◆ **Work to do**: In the listing below, find the line containing "I need masks". Write out that line and every line after it to the end, exactly and only those.
>> BEGIN Data for this exercise
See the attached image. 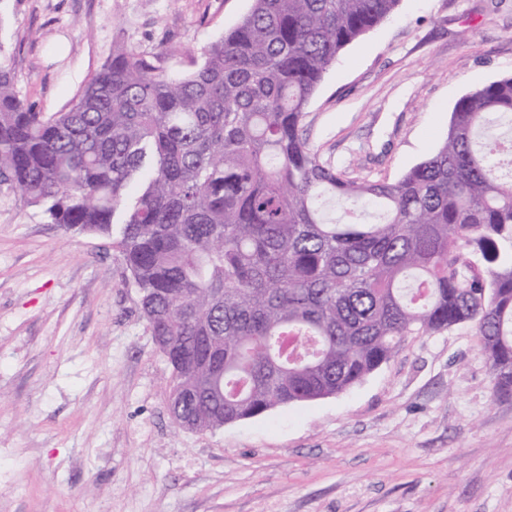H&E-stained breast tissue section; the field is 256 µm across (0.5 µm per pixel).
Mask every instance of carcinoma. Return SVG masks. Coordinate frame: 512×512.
<instances>
[{"mask_svg":"<svg viewBox=\"0 0 512 512\" xmlns=\"http://www.w3.org/2000/svg\"><path fill=\"white\" fill-rule=\"evenodd\" d=\"M400 0H251L188 73L123 47L52 114L0 57V184L112 237L150 332L173 343L175 423L218 428L341 394L409 336L475 327L512 397V75L455 104L394 182L347 178L303 133L328 68Z\"/></svg>","mask_w":512,"mask_h":512,"instance_id":"carcinoma-1","label":"carcinoma"}]
</instances>
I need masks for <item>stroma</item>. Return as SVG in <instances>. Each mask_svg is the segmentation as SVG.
<instances>
[{
    "instance_id": "35a3bbf8",
    "label": "stroma",
    "mask_w": 512,
    "mask_h": 512,
    "mask_svg": "<svg viewBox=\"0 0 512 512\" xmlns=\"http://www.w3.org/2000/svg\"><path fill=\"white\" fill-rule=\"evenodd\" d=\"M250 5L0 0V55L50 114L122 46L193 70ZM510 74L512 0H401L329 68L304 135L350 179L394 181L459 98ZM170 384L119 250L0 186V512H512V398L472 326L213 431L172 423Z\"/></svg>"
}]
</instances>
>> END Data for this exercise
◆ **The result**:
I need masks for <item>stroma</item>. Return as SVG in <instances>. Each mask_svg is the segmentation as SVG.
<instances>
[{
    "instance_id": "35a3bbf8",
    "label": "stroma",
    "mask_w": 512,
    "mask_h": 512,
    "mask_svg": "<svg viewBox=\"0 0 512 512\" xmlns=\"http://www.w3.org/2000/svg\"><path fill=\"white\" fill-rule=\"evenodd\" d=\"M250 5L0 0V55L50 114L122 46L193 70ZM510 74L512 0H401L329 68L304 135L350 179L394 181L459 98ZM170 384L119 250L0 186V512H512V398L472 326L213 431L172 423Z\"/></svg>"
}]
</instances>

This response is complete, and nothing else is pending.